• [TASK REQUIREMENTS]: Repeat the line that contains "Someone put down the black_plane" exactly, along with each following line up to and including the last line of the entries.

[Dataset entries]
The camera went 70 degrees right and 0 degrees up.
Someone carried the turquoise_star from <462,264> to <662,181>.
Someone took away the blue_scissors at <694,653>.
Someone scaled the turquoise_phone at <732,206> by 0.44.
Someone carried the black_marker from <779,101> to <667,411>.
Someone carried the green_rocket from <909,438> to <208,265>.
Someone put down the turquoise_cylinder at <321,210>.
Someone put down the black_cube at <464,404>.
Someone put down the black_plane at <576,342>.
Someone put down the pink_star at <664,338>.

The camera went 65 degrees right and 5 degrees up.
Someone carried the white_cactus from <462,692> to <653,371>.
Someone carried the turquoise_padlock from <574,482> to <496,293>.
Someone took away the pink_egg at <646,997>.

• [SOLUTION]:
Someone put down the black_plane at <576,342>.
Someone put down the pink_star at <664,338>.

The camera went 65 degrees right and 5 degrees up.
Someone carried the white_cactus from <462,692> to <653,371>.
Someone carried the turquoise_padlock from <574,482> to <496,293>.
Someone took away the pink_egg at <646,997>.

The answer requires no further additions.